• Exercise objective
Beginning at the line that contains "(677, 158) = (456, 204): none -> purple heart", write out every line down to the end of the records, with both ends kept and nothing added.

• Given records
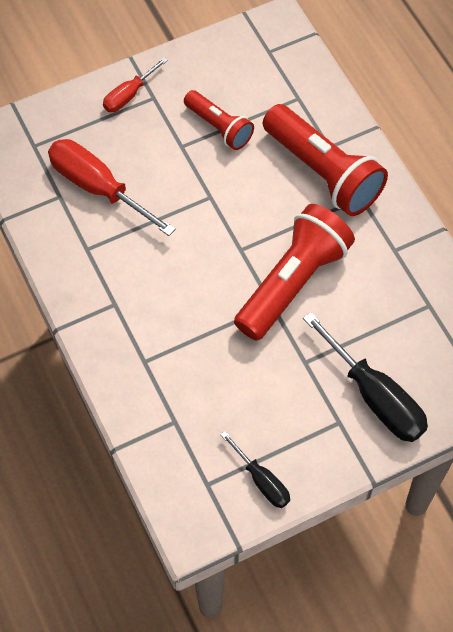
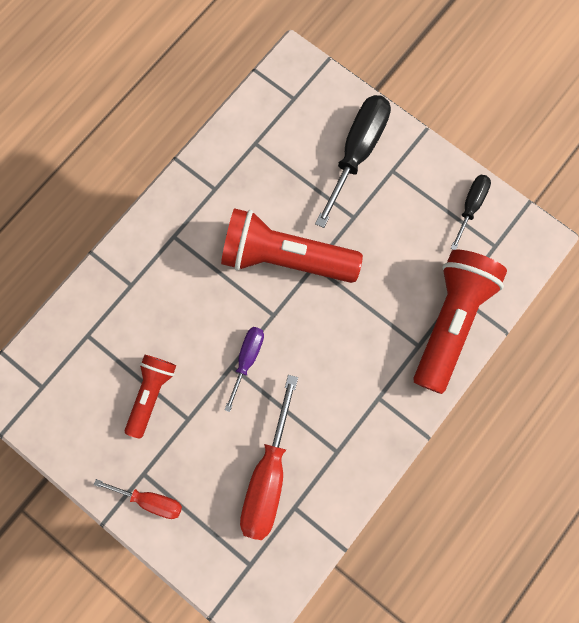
camera: 115 degrees left, 15 degrees up
(210, 211) = (247, 359): none -> purple screwdriver
(323, 173) = (162, 278): red flashlight -> red flashlight (450, 321)

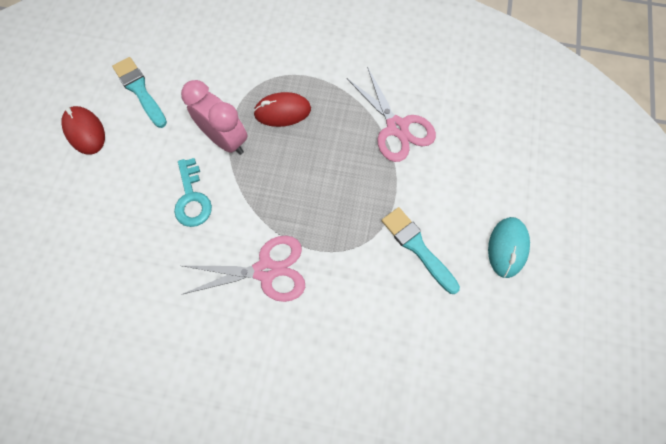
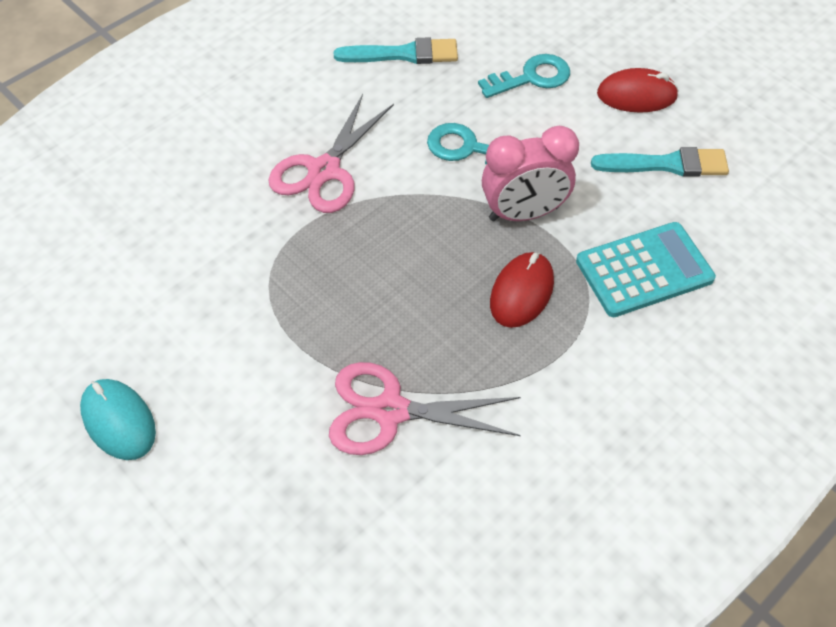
camera: 125 degrees right, 15 degrees down
(101, 199) = (531, 77): none -> turquoise key
(228, 66) = (644, 270): none -> turquoise calculator
(417, 247) = (214, 323): turquoise brush -> turquoise brush (403, 54)

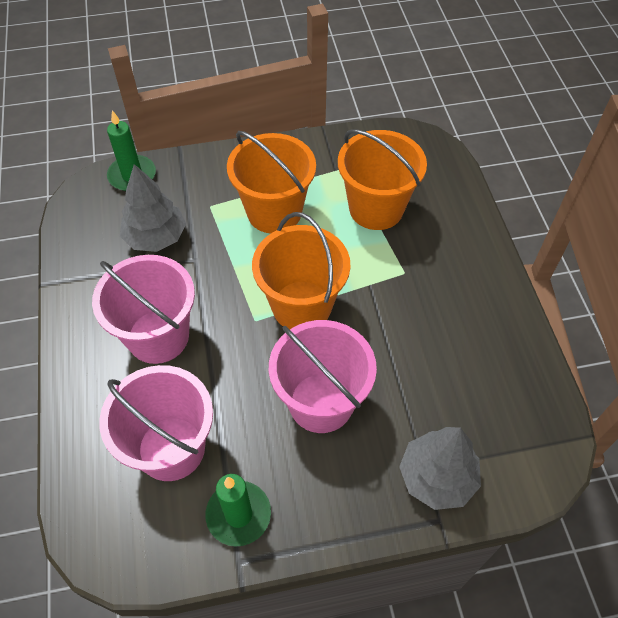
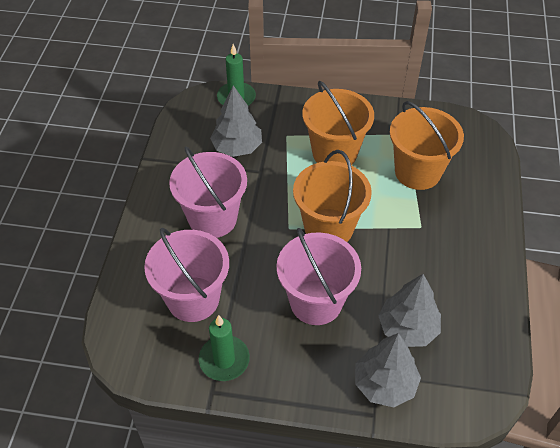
camera: 20 degrees right, 5 degrees down
(436, 400) = (407, 328): none -> grey tree

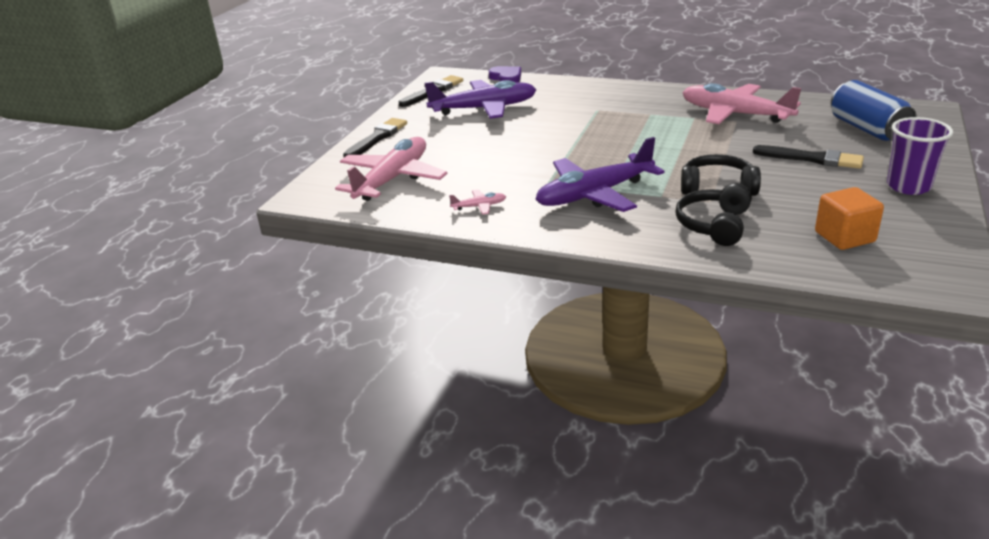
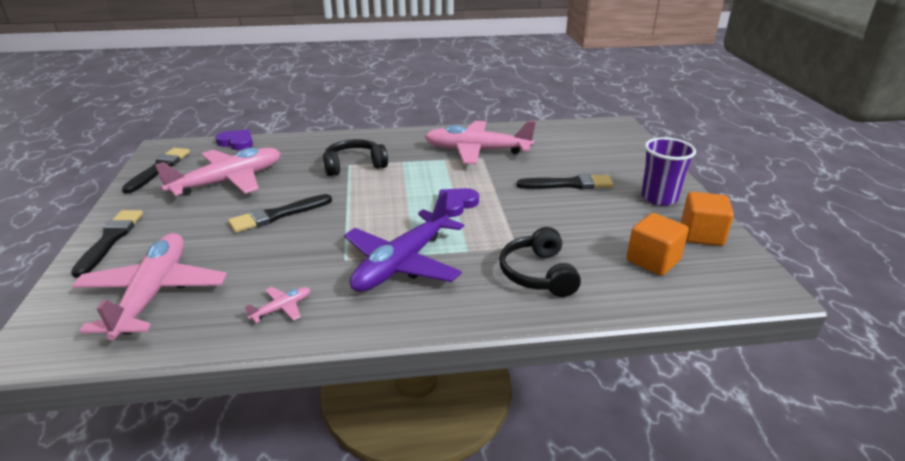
camera: 30 degrees left, 0 degrees up
(484, 109) = (228, 181): purple plane -> pink plane
(511, 141) = (278, 215): none -> black brush
(677, 158) = (456, 204): none -> purple heart
(717, 187) = (512, 229): black headphones -> black headphones (354, 165)
(867, 129) = (589, 149): blue can -> none
(925, 226) = (701, 235): none -> orange cube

• Exercise output
(677, 158) = (456, 204): none -> purple heart
(717, 187) = (512, 229): black headphones -> black headphones (354, 165)
(867, 129) = (589, 149): blue can -> none
(925, 226) = (701, 235): none -> orange cube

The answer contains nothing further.